* _EXERCISE INSTRUCTIONS_
Pick out each line in the records below that contains the word "with", and copy those lines. Capital and small letters count as different.

* _RECORDS FOR PROCESSING_

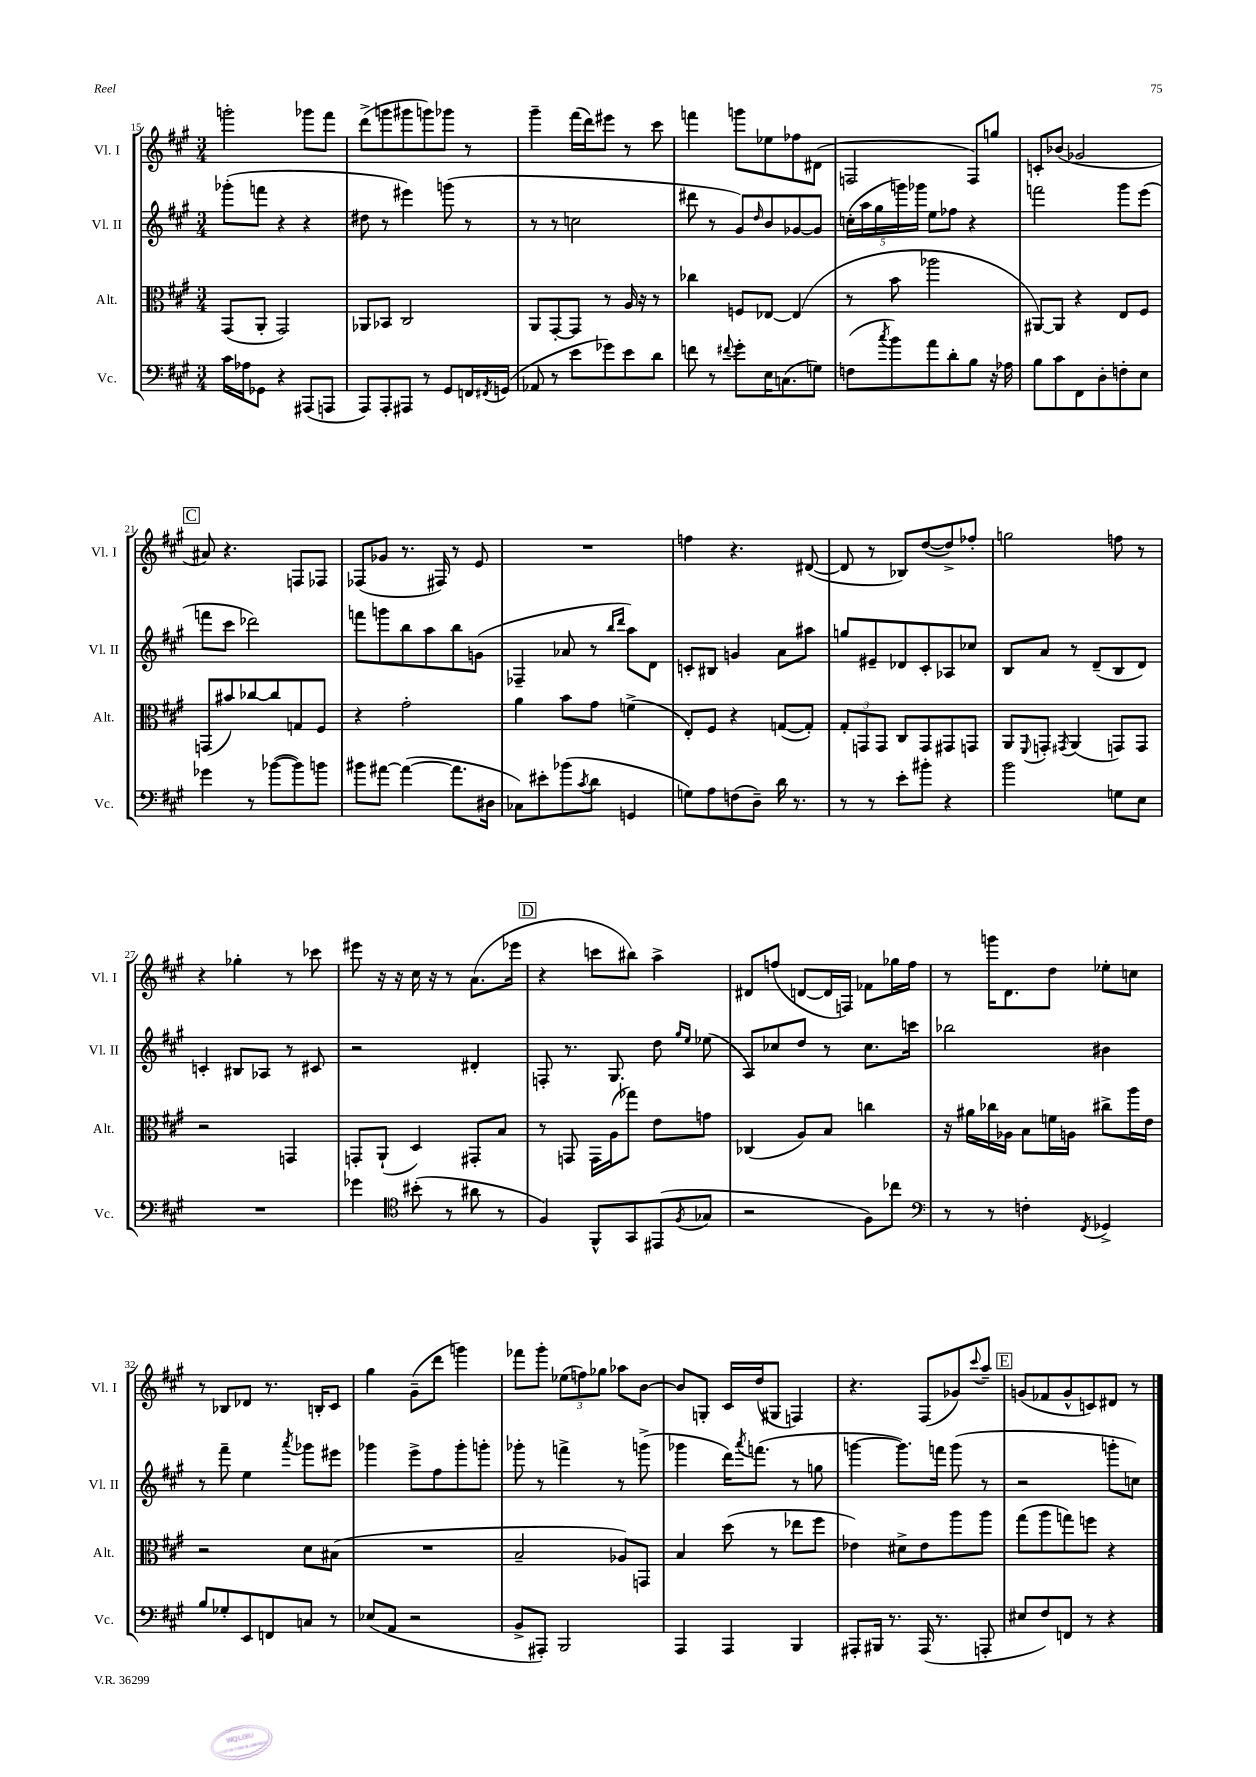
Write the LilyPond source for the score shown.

<<
\new StaffGroup <<
\new Staff = "s0" \with { instrumentName = "Vl. I" shortInstrumentName = "Vl. I" } {
    \clef treble \key a \major \numericTimeSignature \time 3/4
    g'''2-. ges'''8 fis'''8 |
    d'''8->( g'''8 gis'''8 g'''8) ges'''8 r8 |
    gis'''4-- fis'''16( d'''16) eis'''8 r8 cis'''8 |
    f'''4 g'''8 ees''8 fes''8 dis'8( |
    f2 f8) g''8 |
    c'8-. bes'8( ges'2 |
    \mark \markup { \box "C" } ais'8) r4. f8 fes8 |
    fes8( ges'8 r8. fis16) r8 e'8 |
    R2. |
    f''4 r4. dis'8~( |
    dis'8 r8 bes8) d''8~( d''8->) fes''8-. |
    g''2 f''8 r8 |
    r4 ges''4-. r8 ces'''8 |
    eis'''8 r16 r16 cis''16 r16 r8 a'8.( ees'''16 |
    \mark \markup { \box "D" } r4 c'''8 bis''8) a''4-> |
    dis'8 f''8( d'8~ d'16 f16) fes'8 ges''16 f''16 |
    r8 g'''16 d'8. d''8 ees''8-. c''8 |
    r8 bes8 des'8 r8. b16-. cis'8 |
    gis''4 gis'8--( d'''8 g'''4) |
    fes'''8 gis'''8-. \tuplet 3/2 { ees''8( f''8) ges''8 } aes''8 b'8~ |
    b'8 g8-. cis'16 d''16( gis8 f4) |
    r4. fis8( ges'8) \appoggiatura { cis'''8 } a''8-- |
    \mark \markup { \box "E" } g'8( fes'8 g'8-^ c'8) dis'8 r8 \bar "|." |
}
\new Staff = "s1" \with { instrumentName = "Vl. II" shortInstrumentName = "Vl. II" } {
    \clef treble \key a \major \numericTimeSignature \time 3/4
    ges'''8-.( f'''8 r4 r4 |
    dis''8 r8 eis'''4) g'''8( r8 |
    r8 r8 c''2 |
    dis'''8 r8 gis'8) \grace { d''16 } b'8 ges'8~ ges'8 |
    \tuplet 5/4 { c''16-.( a''16 gis''16 g'''16) ges'''16 } e''8 fes''8 r4 |
    f'''2 gis'''8 e'''8( |
    \mark \markup { \box "C" } f'''8 cis'''8 des'''2) |
    f'''8 g'''8 b''8 a''8 b''8 g'8( |
    fes4-- aes'8 r8 \grace { b''16 d'''16 } a''8) d'8 |
    c'8-. bis8 g'4 a'8 ais''8 |
    g''8 eis'8-- des'8 cis'8-. aes8 ces''8 |
    b8 a'8 r8 d'8--( b8 d'8) |
    c'4-. bis8 aes8 r8 cis'8 |
    r2 dis'4-. |
    \mark \markup { \box "D" } f8-. r8. gis8. d''8 \grace { gis''16 e''16 } ees''8( |
    a8) ces''8 d''8 r8 ces''8. c'''16 |
    bes''2 bis'4 |
    r8 fis'''8-- e''4 \acciaccatura { a'''8 } ges'''8 eis'''8 |
    ges'''4 e'''8-> fis''8 ges'''8-. g'''8-. |
    ges'''8-. r8 f'''4-> r8 g'''8->( |
    ges'''4 d'''16) \acciaccatura { a'''8 } f'''8.( r8 g''8 |
    g'''4~ g'''8.) f'''16 g'''8( r8 |
    \mark \markup { \box "E" } r2 g'''8-. c''8) \bar "|." |
}
\new Staff = "s2" \with { instrumentName = "Alt." shortInstrumentName = "Alt." } {
    \clef alto \key a \major \numericTimeSignature \time 3/4
    gis,8( a,8-. gis,2) |
    aes,8 bes,8 cis2 |
    a,8 gis,8~-. gis,8 r8 a16 r16 r8 |
    ces''4 f8 ees8~ ees4( |
    r8 b'8 aes''2 |
    ais,8~) ais,8 r4 e8 fis8 |
    \mark \markup { \box "C" } g,8( bis'8) ces''8~ ces''8 g8 fis8 |
    r4 gis'2-. |
    a'4 b'8 gis'8 f'4->( |
    e8-.) fis8 r4 g8~( g8-.) |
    \tuplet 3/2 { gis8-. g,8 g,8 } cis8 g,8 gis,8 g,8 |
    a,8 \appoggiatura { fis,8 } g,8-. \acciaccatura { gis,8 } a,4( g,8) g,8 |
    r2 g,4 |
    g,8-. a,8-!( d4) gis,8-. b8 |
    \mark \markup { \box "D" } r8 g,8 g,16 a16( ges''8) e'8 g'8 |
    ces4( a8) b8 c''4 |
    r16 ais'16 ces''16 aes16 b8 f'16 a16 cis''8-> a''16 e'16 |
    r2 d'8 bis8( |
    R2. |
    b2-- aes8) g,8 |
    b4 d''8( r8 ees''8 fis''8 |
    ees'4) dis'8-> ees'8 a''8 a''8 |
    \mark \markup { \box "E" } gis''8( a''8 g''8) f''8 r4 \bar "|." |
}
\new Staff = "s3" \with { instrumentName = "Vc." shortInstrumentName = "Vc." } {
    \clef bass \key a \major \numericTimeSignature \time 3/4
    cis'16 aes16 ges,8 r4 ais,,8( a,,8 |
    a,,8) a,,8-. ais,,8 r8 gis,8 f,16 \acciaccatura { fis,8 } g,16( |
    aes,8 r8 e'8 ges'8) e'8 d'8 |
    f'8 r8 \appoggiatura { fis'8 } gis'8-. e16 c8.( g8) |
    f8( \acciaccatura { cis''8 } b'8) a'8 d'8-. b8 r16 aes16 |
    b8 cis'8 fis,8 d8-. f8-. e8 |
    \mark \markup { \box "C" } ges'4 r8 bes'8~( bes'8) b'8 |
    bis'8 ais'8~ ais'4~( ais'8. dis16 |
    ces8) eis'8-. bes'8( \acciaccatura { cis'8 } d'8 g,4 |
    g8) a8 f8( d8--) d'16 r8. |
    r8 r8 e'8-. bis'8-. r4 |
    b'2 g8 e8 |
    R2. |
    ges'4 \clef tenor bis'8-.( r8 ais'8 r8 |
    \mark \markup { \box "D" } fis4) fis,8-^ gis,8 eis,8( \acciaccatura { fis8 } ges8 |
    r2 fis8) ces''8 |
    \clef bass r8 r8 f4-. \acciaccatura { fis,8 } ges,4-> |
    b8 ges8-. e,8 f,8 c8 r8 |
    ees8( a,8 r2 |
    b,8-> ais,,8-.) b,,2 |
    a,,4 a,,4 b,,4 |
    ais,,8-. bis,,16 r8. ais,,16( r8. a,,8-. |
    \mark \markup { \box "E" } eis8 fis8) f,8 r8 r4 \bar "|." |
}
>>
>>
\layout { \context { \Score currentBarNumber = #15 } }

* _SOLUTION TO THE EXERCISE_
\new Staff = "s0" \with { instrumentName = "Vl. I" shortInstrumentName = "Vl. I" } {
\new Staff = "s1" \with { instrumentName = "Vl. II" shortInstrumentName = "Vl. II" } {
\new Staff = "s2" \with { instrumentName = "Alt." shortInstrumentName = "Alt." } {
\new Staff = "s3" \with { instrumentName = "Vc." shortInstrumentName = "Vc." } {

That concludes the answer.